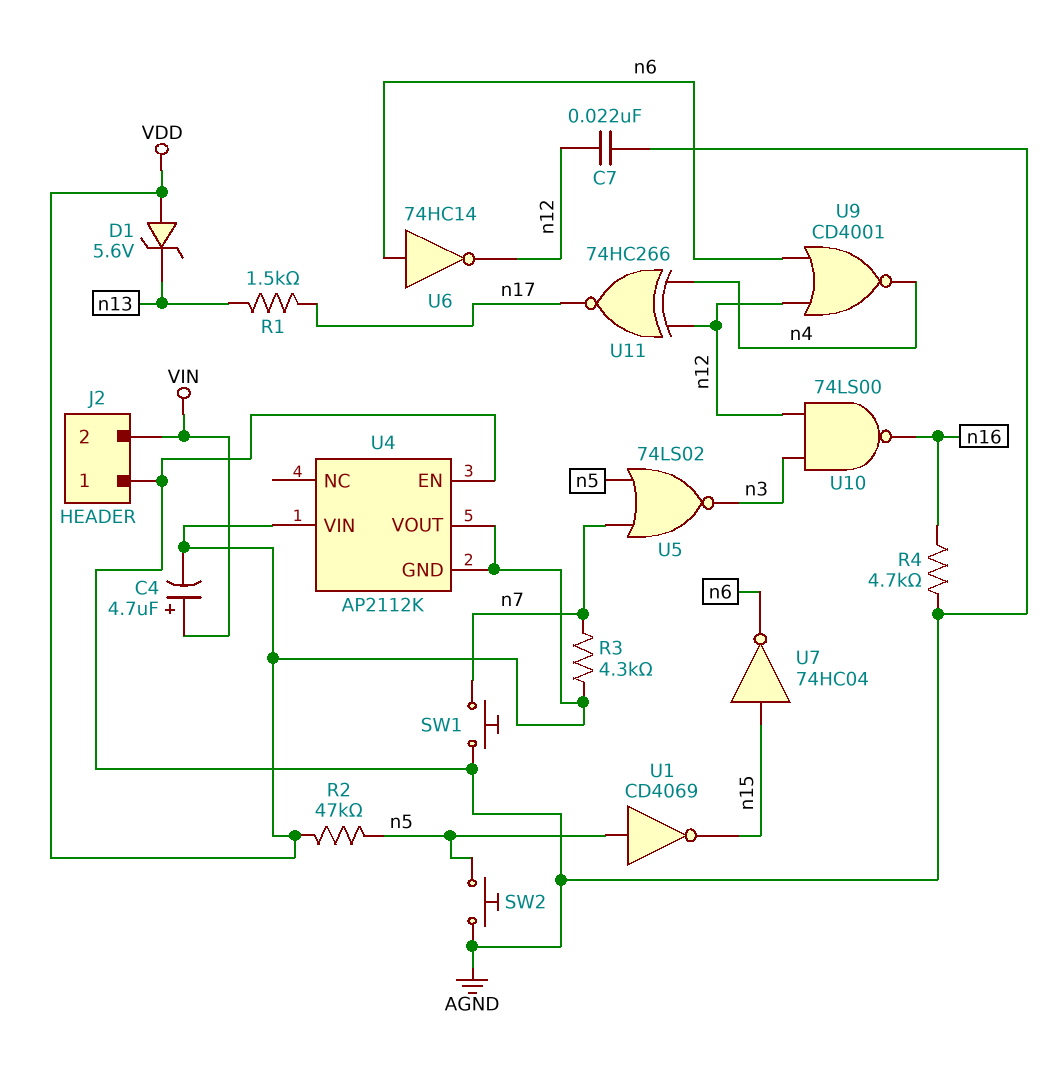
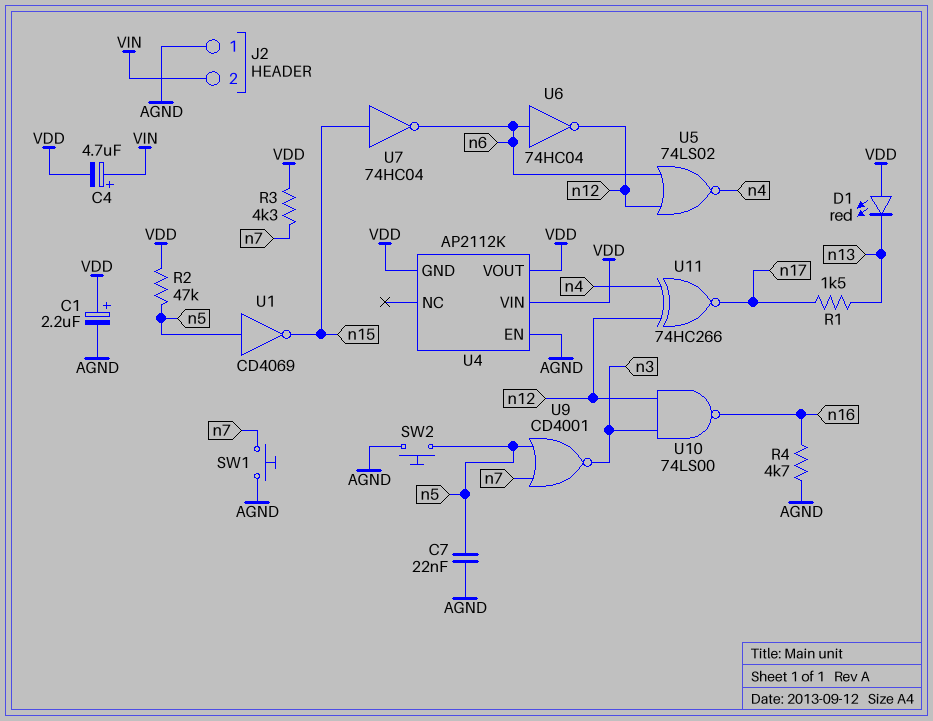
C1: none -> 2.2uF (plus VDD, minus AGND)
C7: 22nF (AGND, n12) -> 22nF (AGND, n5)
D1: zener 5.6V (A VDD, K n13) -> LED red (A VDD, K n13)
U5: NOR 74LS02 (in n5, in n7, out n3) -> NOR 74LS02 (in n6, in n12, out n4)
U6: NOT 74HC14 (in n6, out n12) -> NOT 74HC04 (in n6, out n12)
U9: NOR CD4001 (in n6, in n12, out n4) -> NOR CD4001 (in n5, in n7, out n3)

== Exercise ==
Gather each line in the data that holds the string "AGND".

== Final answer ==
C1: none -> 2.2uF (plus VDD, minus AGND)
C7: 22nF (AGND, n12) -> 22nF (AGND, n5)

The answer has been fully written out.